◆ DATA SHOWN:
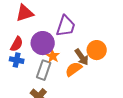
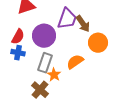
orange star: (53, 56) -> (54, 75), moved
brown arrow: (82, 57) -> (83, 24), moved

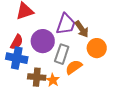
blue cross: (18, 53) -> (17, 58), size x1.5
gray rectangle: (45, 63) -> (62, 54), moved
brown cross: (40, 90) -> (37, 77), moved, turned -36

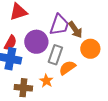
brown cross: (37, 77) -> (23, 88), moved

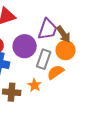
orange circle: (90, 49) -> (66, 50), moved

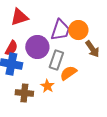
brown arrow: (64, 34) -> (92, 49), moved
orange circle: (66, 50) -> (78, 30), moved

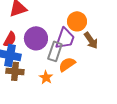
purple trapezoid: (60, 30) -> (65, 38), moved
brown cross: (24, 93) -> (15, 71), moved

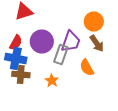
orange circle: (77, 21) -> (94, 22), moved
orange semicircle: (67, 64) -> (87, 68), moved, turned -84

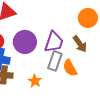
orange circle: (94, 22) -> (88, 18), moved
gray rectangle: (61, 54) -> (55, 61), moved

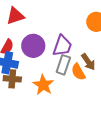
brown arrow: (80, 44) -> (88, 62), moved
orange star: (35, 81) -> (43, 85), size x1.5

◆ PROBLEM STATEMENT: The answer must be every line from the records above that contains "gray".

◆ WRITTEN ANSWER:
gray rectangle: (45, 63) -> (62, 54), moved
gray rectangle: (61, 54) -> (55, 61), moved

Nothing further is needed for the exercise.